- **What is being asked**
Pull out every line in the listing that contains the string "kern". Matches are case-sensitive.

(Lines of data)
□ □ □ □ □ □ □

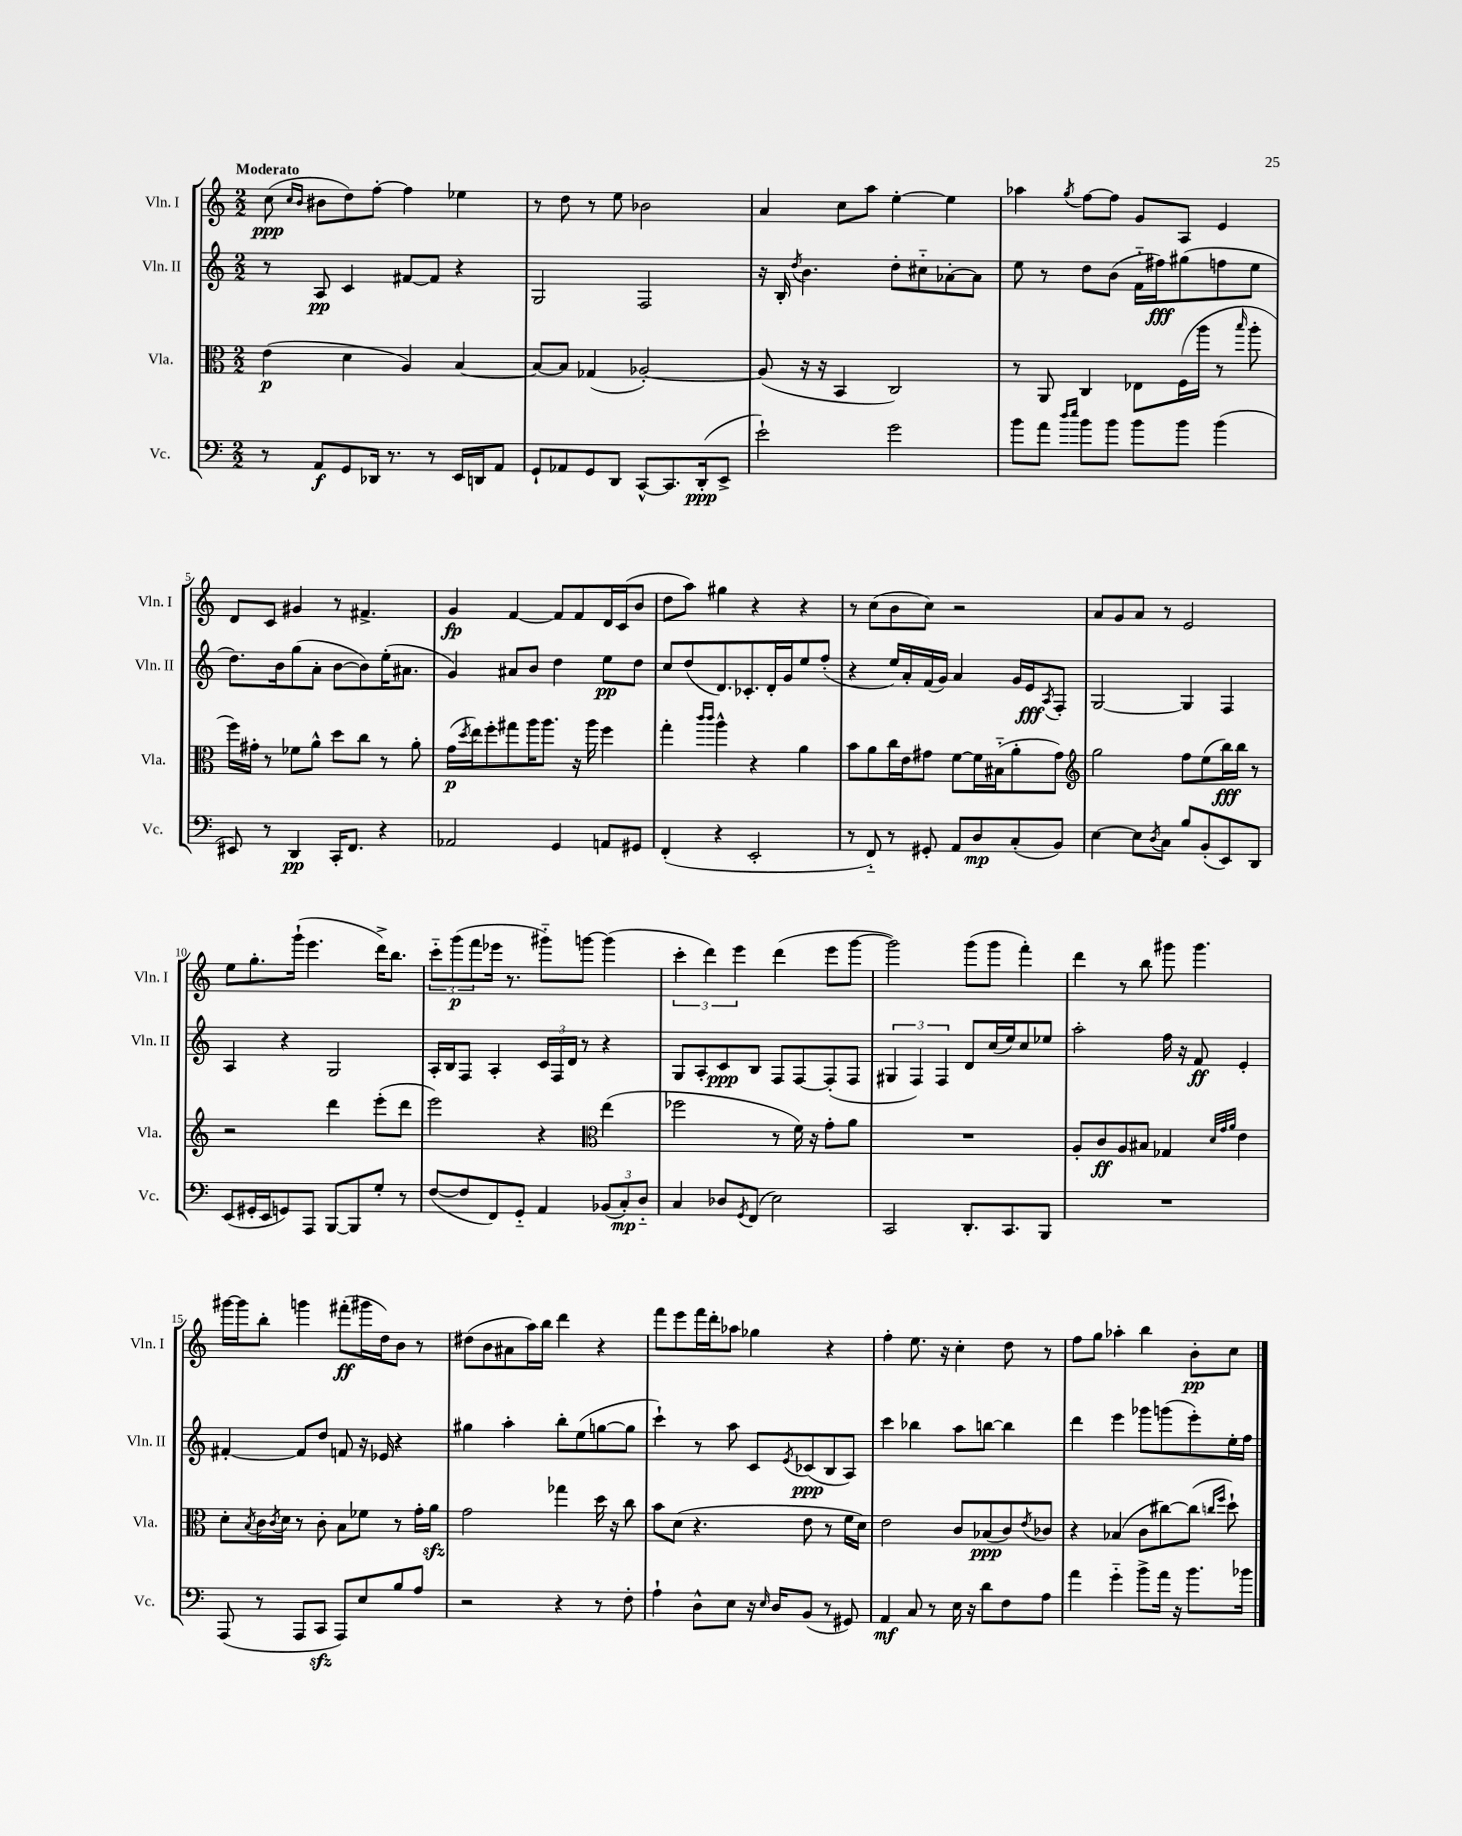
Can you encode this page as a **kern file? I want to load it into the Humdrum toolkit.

**kern	**kern	**kern	**kern
*staff4	*staff3	*staff2	*staff1
*clefF4	*clefC3	*clefG2	*clefG2
*k[]	*k[]	*k[]	*k[]
*M2/2	*M2/2	*M2/2	*M2/2
8r	(4e\	8r	(8cc\
.	.	.	16qqcc/LL
.	.	.	16qqb/JJ
8AA/L	.	8A/	8b#\L
8GG/	4d\	4c/	8dd\)
16DD-/Jk	.	.	[8ff'\J
8.r	.	.	.
.	4A/)	[8f#/L	4ff\]
8r	.	8f#/]J	.
16EE/LL	[4B/	4r	4ee-\
16DD/J	.	.	.
8AA/J	.	.	.
=	=	=	=
8GG`/L	8B/_L	2G/	8r
8AA-/	8B/]J	.	8dd\
8GG/	(4G-/	.	8r
8DD/J	.	.	8ee\
[8CC^^/L	[2A-'/)	2F/	2b-\
8.CC/]	.	.	.
(16DD'/k	.	.	.
8EE^/J	.	.	.
=	=	=	=
2e`\)	(8A-/]	16r	4a/
.	.	16B'/	.
.	.	8qdd/	.
.	16r	4.b\	.
.	16r	.	.
.	4BB/	.	8cc\L
.	.	.	8aa\J
2g\	2C/)	8dd'\L	[4ee'\
.	.	8cc#'~\	.
.	.	[8a-'\	4ee\]
.	.	8a-\]J	.
=	=	=	=
8b\L	8r	8ee\	4aa-\
8a\J	8AA/	8r	.
16qqdd/LL	.	.	.
16qqee/JJ	.	.	8qgg/
8b\L	4C/	8dd\L	[8ff\L
8b\J	.	(8b\J	8ff\]J
8b\L	8E-\L	16f'~\LL	8g/L
.	.	16ff#\J)	.
8b\J	(16F\L	(8gg#\	8A/J
.	16aa\JJ	.	.
(4b\	8r	8ff\	4e/
.	16qqbb/	.	.
.	8aa'\	8ee\J	.
=	=	=	=
8EE#/)	16ff\LL)	8.dd\L)	8d/L
.	16g#'\JJ	.	.
8r	8r	.	8c/J
.	.	16b\k	.
4DD/	8f-\L	(8gg\	4g#/
.	8a^^\J	8a'\J	.
16CC'/LK	8dd\L	[8b\L	8r
8.FF/J	.	.	.
.	8cc\J	8b\])	4.f#^/
4r	8r	(16ee'\K	.
.	.	8.a#\J	.
.	8a'\	.	.
=	=	=	=
2AA-/	(16g\LL	4g/)	4g/
.	8qdd/	.	.
.	16ee\J)	.	.
.	8ff'\	.	.
.	8gg#\	8a#/L	[4f/
.	16aa\K	8b/J	.
.	8.aa\J	.	.
4GG/	.	4dd\	8f/]L
.	16r	.	8f/
.	16aa\	.	.
8AA/L	4ff\	8ee\L	16d/L
.	.	.	(16c/J
8GG#/J	.	8dd\J	8b/J
=	=	=	=
(4FF'/	4gg'\	8cc/L	8dd\L
.	.	(8dd/	8aa\J)
.	16qqccc/LL	.	.
.	16qqccc/JJ	.	.
4r	4aa^^\	8.d/)	4gg#\
.	.	8.c-'/	.
2EE'/	4r	.	4r
.	.	16d'/L	.
.	.	16g/J	.
.	4a\	8ee/	4r
.	.	(8ff'/J	.
=	=	=	=
8r	8b\L	4r	8r
8FF'~/)	8a\	.	(8cc\L
8r	16cc\L	16ee/LL)	8b\
.	16e\J	16a'/	.
8GG#'/	8g#\J	(16f/	8cc\J)
.	.	16g/JJ)	.
8AA/L	[8f\L	4a/	2r
8D/	16f\]L	.	.
.	(16B#'~\J	.	.
(8C'/	8a'\	16g/LL	.
.	.	16e/J	.
.	.	8qA/	.
8BB/J)	8g#\J)	8F'/J	.
=	=	=	=
*	*clefG2	*	*
[4E\	2gg\	[2G/	8a/L
.	.	.	8g/
8E\]L	.	.	8a/J
8qD/	.	.	.
8C\J	.	.	8r
8B/L	8ff\L	4G/]	2e/
(8BB'/	(8ee\	.	.
8EE/)	16bb\L)	4F/	.
.	16bb\JJ	.	.
8DD/J	8r	.	.
=	=	=	=
(8EE/L	2r	4A/	8ee\L
16GG#'/L	.	.	8.gg'\
16EE/J	.	.	.
8GG/)	.	4r	.
.	.	.	(16ggg`\Jk
8AAA/J	.	.	4.eee\
[8BBB/L	4ddd\	2G/	.
8BBB/]	.	.	.
8G'/J	(8eee'\L	.	16ddd^\LK)
.	.	.	8.bb\J
8r	8ddd\J	.	.
=	=	=	=
([8F/L	2eee\)	16A'/LL	12ccc'~\L
.	.	16B/J	.
.	.	.	(12ggg\
8F/]	.	8F/J	.
.	.	.	12fff\
8FF/)	.	4A'/	16eee-\Jk
.	.	.	8.r
8GG'~/J	.	.	.
4AA/	4r	24c/LL	8ggg#'~\L)
.	.	24F/	.
.	.	24d/JJ	.
.	.	8r	[8ggg\J
*	*clefC3	*	*
(12BB-/L	(4ee\	4r	(4ggg\]
12C'/)	.	.	.
12D'~/J	.	.	.
=	=	=	=
4C/	2ff-\	8G/L	6ccc'\
.	.	8A'/	.
.	.	.	6ddd\)
8D-/L	.	8c/	.
.	.	.	6eee\
8qGG/	.	.	.
(8FF/J	.	8B/J	.
2E\)	8r	8F/L	(4ddd\
.	16f\)	[8F/	.
.	16r	.	.
.	8g'\L	(8F'/]	8eee\L
.	8a\J	8F/J	[8ggg\J
=	=	=	=
2CC/	1r	6G#/	2ggg\])
.	.	6F/)	.
.	.	6F/	.
8.DD'/L	.	8d/L	(8ggg\L
.	.	(16cc/L	8ggg\J
8.CC/	.	16ee/J)	.
.	.	8cc/	4fff'\)
8BBB/J	.	8ee-/J	.
=	=	=	=
1r	8A'/L	2aa'\	4ddd\
.	8c/	.	.
.	8A/	.	8r
.	8B#/J	.	8bb\
.	4G-/	16ff\	8ggg#\
.	.	16r	.
.	.	8f/	4.ggg#\
.	32qqd/LLL	.	.
.	32qqg/	.	.
.	32qqa/JJJ	.	.
.	4e\	4e'/	.
=	=	=	=
(8AAA/	8d'\L	[4f#'/	[16ggg#\LL
.	.	.	16ggg#\]J
.	8qB/	.	.
8r	16c\L	.	8bb'\J
.	8qc/	.	.
.	16d\JJ	.	.
8AAA/L	8r	8f#/]L	4ggg\
8CC/J	8c'\	8dd/J	.
8AAA/L)	8B\L	8f/	(8fff#'\L
8E/	8f-\J	16r	16ggg#\L
.	.	16e-/	16dd\J)
8B/	8r	4r	8b\J
8A/J	16g'\LL	.	8r
.	16a\JJ	.	.
=	=	=	=
2r	2g\	4gg#\	(8dd#\L
.	.	.	8b\
.	.	4aa'\	8a#\
.	.	.	16aa\L)
.	.	.	16bb\JJ
4r	4gg-\	8bb'\L	4ddd\
.	.	(8ee\	.
8r	16dd\	[8gg\	4r
.	16r	.	.
8F'\	8cc\	8gg\]J	.
=	=	=	=
4A`\	8b\L	4ccc`\)	8fff\L
.	(8d\J	.	8eee\
8D^^\L	4.r	8r	16fff\L
.	.	.	16ddd'\J
8E\J	.	8aa\	8aa-\J
16r	.	8c/L	4gg-\
16qqE/	.	.	.
16D/LK	.	.	.
.	.	8qe/	.
(8BB/J	8e\	(8c-/	.
8r	8r	8B/	4r
8GG#/)	16f\LL	8A/J)	.
.	16d\JJ)	.	.
=	=	=	=
4AA/	2e\	4ccc\	4ff'\
8C/	.	4bb-\	8.ee\
8r	.	.	.
.	.	.	16r
16E\	8c/L	8aa\L	4cc'\
16r	.	.	.
8d\L	(8B-/	[8bb\J	.
8F\	8c/)	4bb\]	8dd\
.	8qe/	.	.
8A\J	8c-/J	.	8r
=	=	=	=
4a\	4r	4ddd\	8ff\L
.	.	.	8gg\J
4g'~\	(4B-/	4eee\	4aa-'\
8b^\L	8c\L	8ggg-\L	4bb\
16a\Jk	[8cc#\)	(8ggg\	.
16r	.	.	.
8.b\L	(8cc#\]J	8eee'\)	8b'\L
.	16qqcc/LL	.	.
.	16qqff/JJ	.	.
.	8dd`\)	16ee'\L	8cc\J
16b-\Jk	.	16ff\JJ	.
==	==	==	==
*-	*-	*-	*-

□ □ □ □ □ □ □

- **Output for this task**
Can you encode this page as a **kern file? I want to load it into the Humdrum toolkit.
**kern	**kern	**kern	**kern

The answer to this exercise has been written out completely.